:: PROVIDED MATERIAL

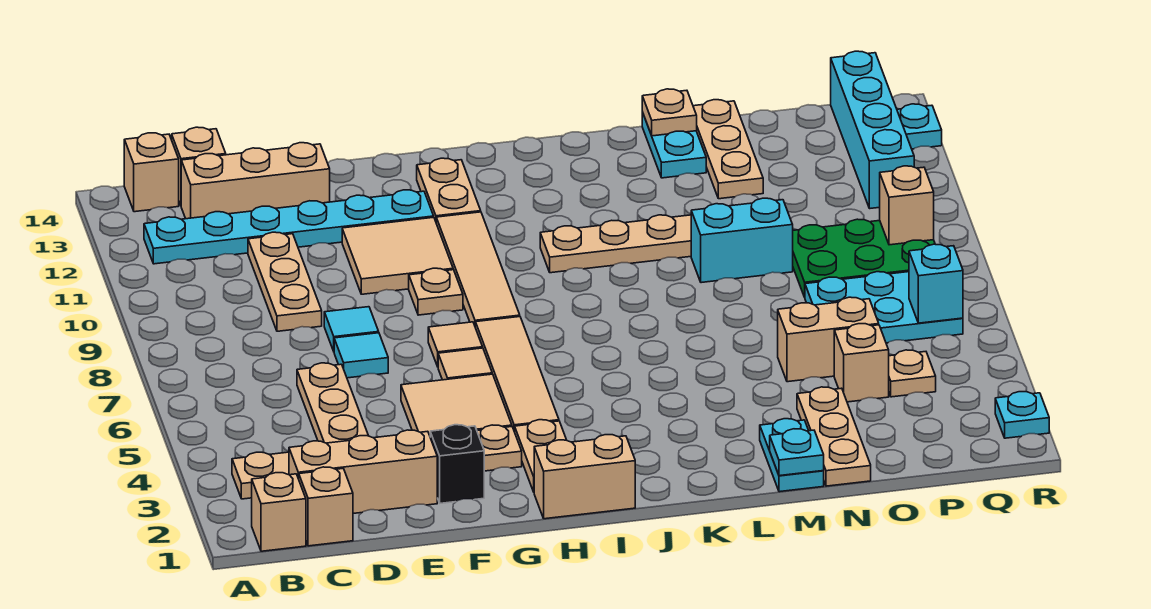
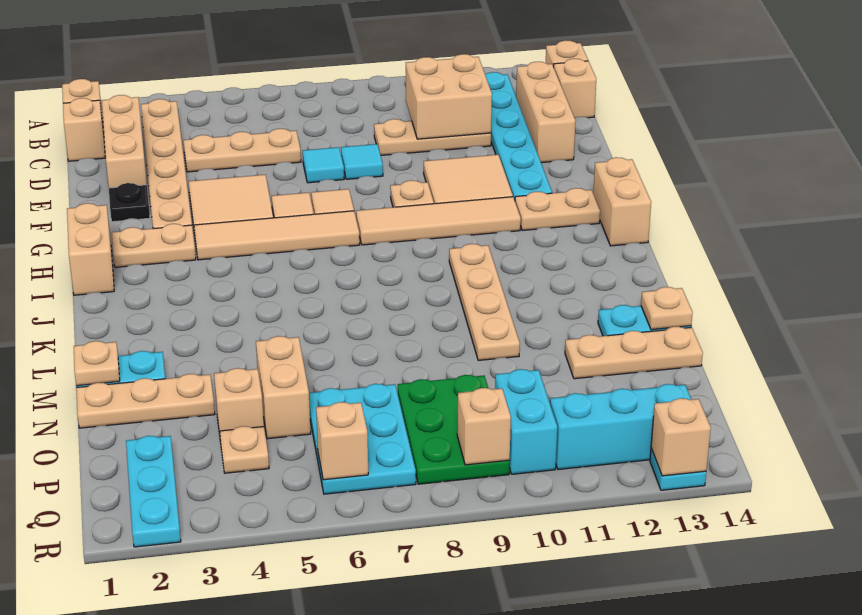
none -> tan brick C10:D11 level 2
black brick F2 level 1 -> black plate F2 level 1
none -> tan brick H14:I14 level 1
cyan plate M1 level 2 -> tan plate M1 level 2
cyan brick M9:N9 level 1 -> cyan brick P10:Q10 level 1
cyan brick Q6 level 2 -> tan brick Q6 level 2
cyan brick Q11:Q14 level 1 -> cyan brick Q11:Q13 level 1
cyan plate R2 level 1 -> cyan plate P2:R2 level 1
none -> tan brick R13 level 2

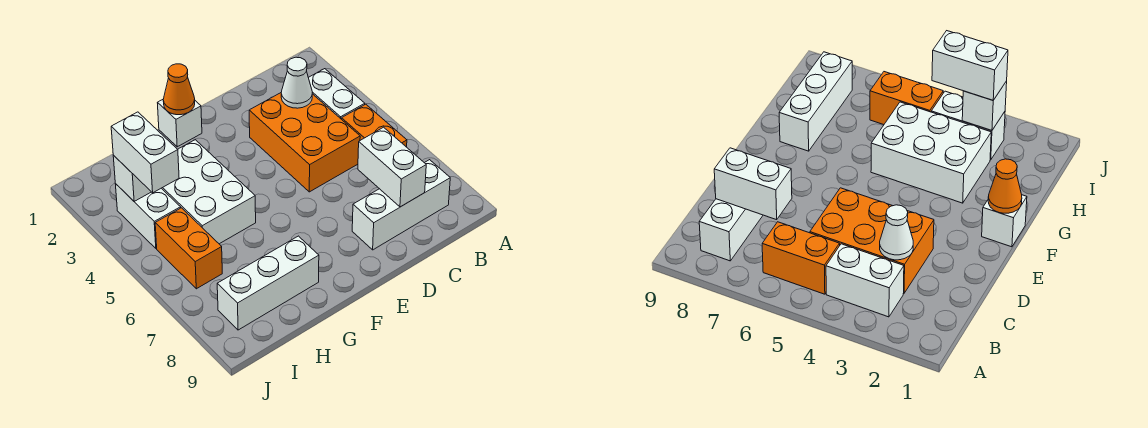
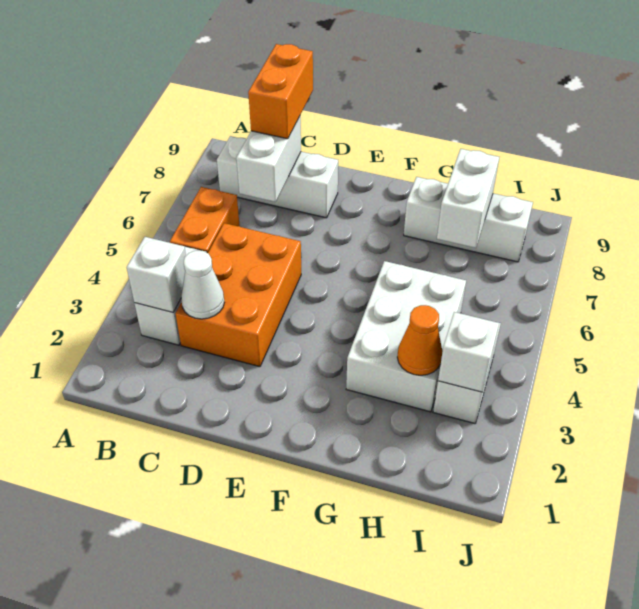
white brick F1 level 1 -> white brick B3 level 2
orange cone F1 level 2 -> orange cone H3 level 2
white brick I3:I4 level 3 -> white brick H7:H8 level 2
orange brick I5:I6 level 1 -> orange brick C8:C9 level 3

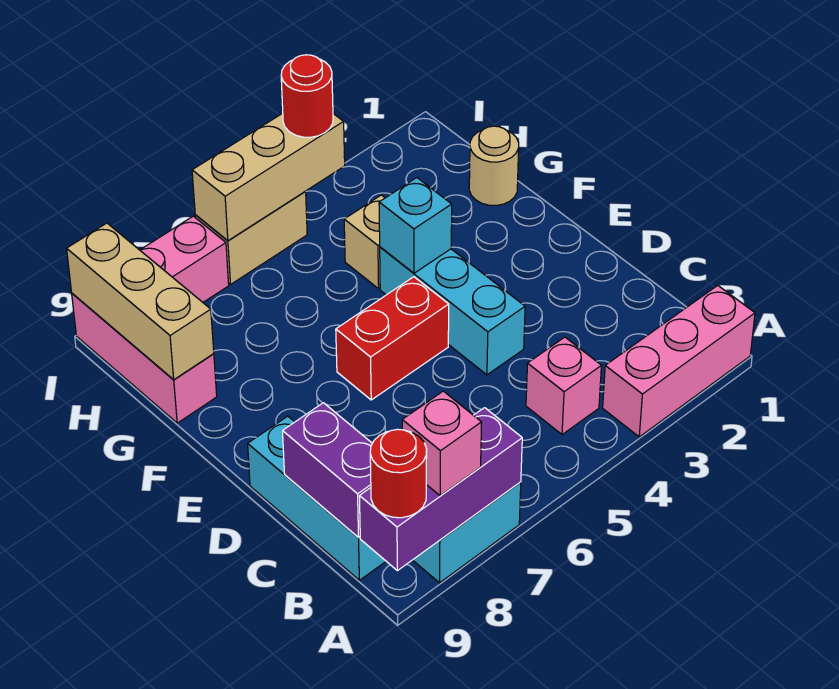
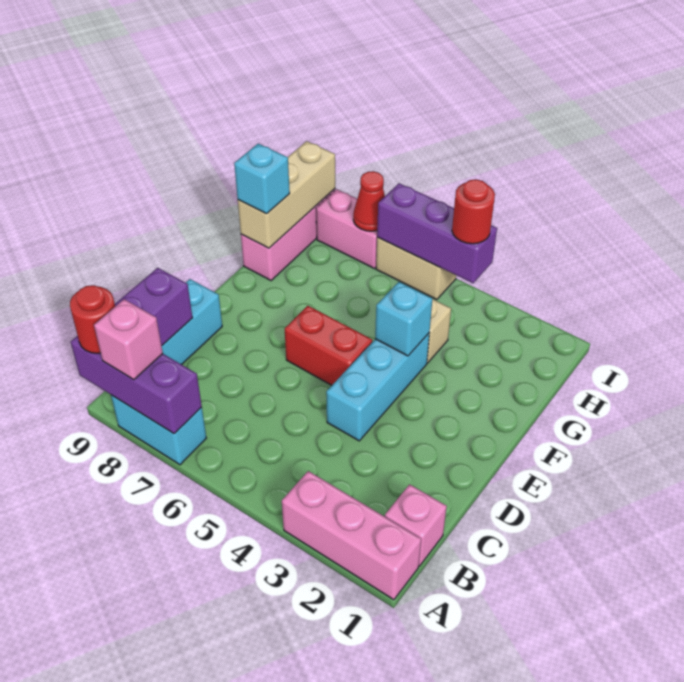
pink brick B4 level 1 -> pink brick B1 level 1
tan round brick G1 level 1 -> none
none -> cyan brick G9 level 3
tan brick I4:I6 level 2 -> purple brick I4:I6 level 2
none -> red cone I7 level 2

::::

Your answer should consist of each line of the data above in which the word "white" occurs.

:: EXPECTED ANSWER ::
white brick F1 level 1 -> white brick B3 level 2
white brick I3:I4 level 3 -> white brick H7:H8 level 2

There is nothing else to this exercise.